• **Work to be completed**
Which of the lines below holds the string "TEAL"? Copy every line that does.

• **Provided material**

####################

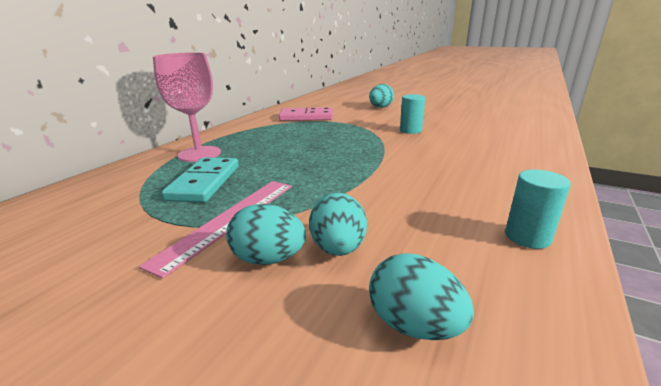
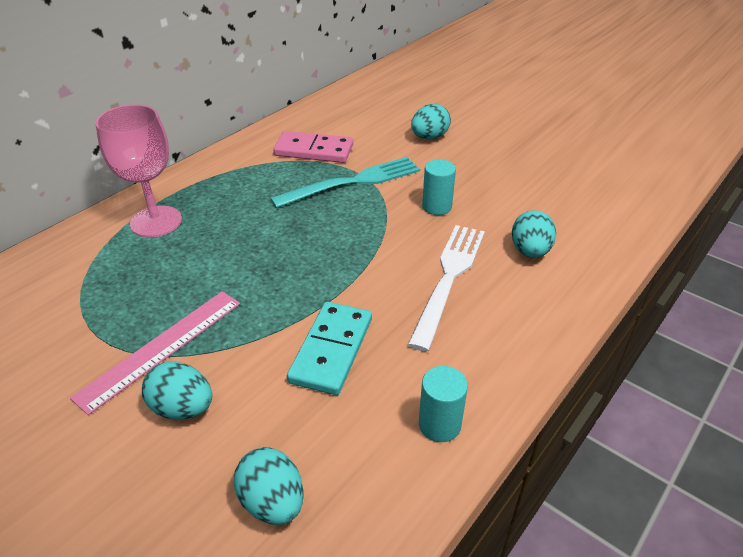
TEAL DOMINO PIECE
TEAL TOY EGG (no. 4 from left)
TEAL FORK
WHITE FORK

####################

• **Output of the exercise**
TEAL DOMINO PIECE
TEAL TOY EGG (no. 4 from left)
TEAL FORK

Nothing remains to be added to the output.